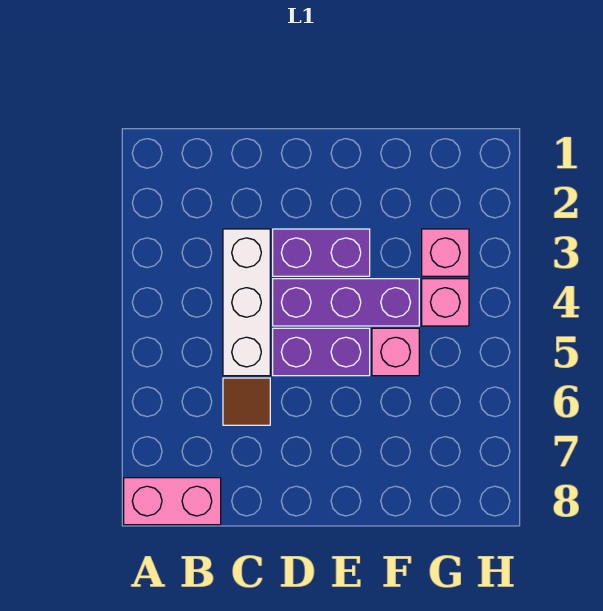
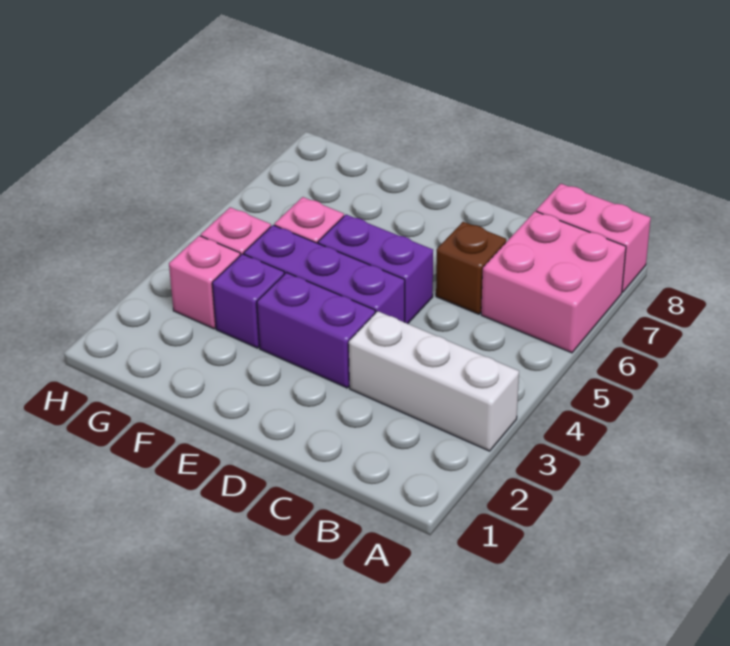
none -> pink brick A6:B7 level 1
white brick C3:C5 level 1 -> white brick A3:C3 level 1
brown tile C6 level 1 -> brown brick C6 level 1
none -> purple brick F3 level 1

+++++

## WHAT IS BEING ASKED
All lines from the one that holds "white brick C3:C5" through the end of the material, both ends included, should be restated exactly.

## EXERCISE RESULT
white brick C3:C5 level 1 -> white brick A3:C3 level 1
brown tile C6 level 1 -> brown brick C6 level 1
none -> purple brick F3 level 1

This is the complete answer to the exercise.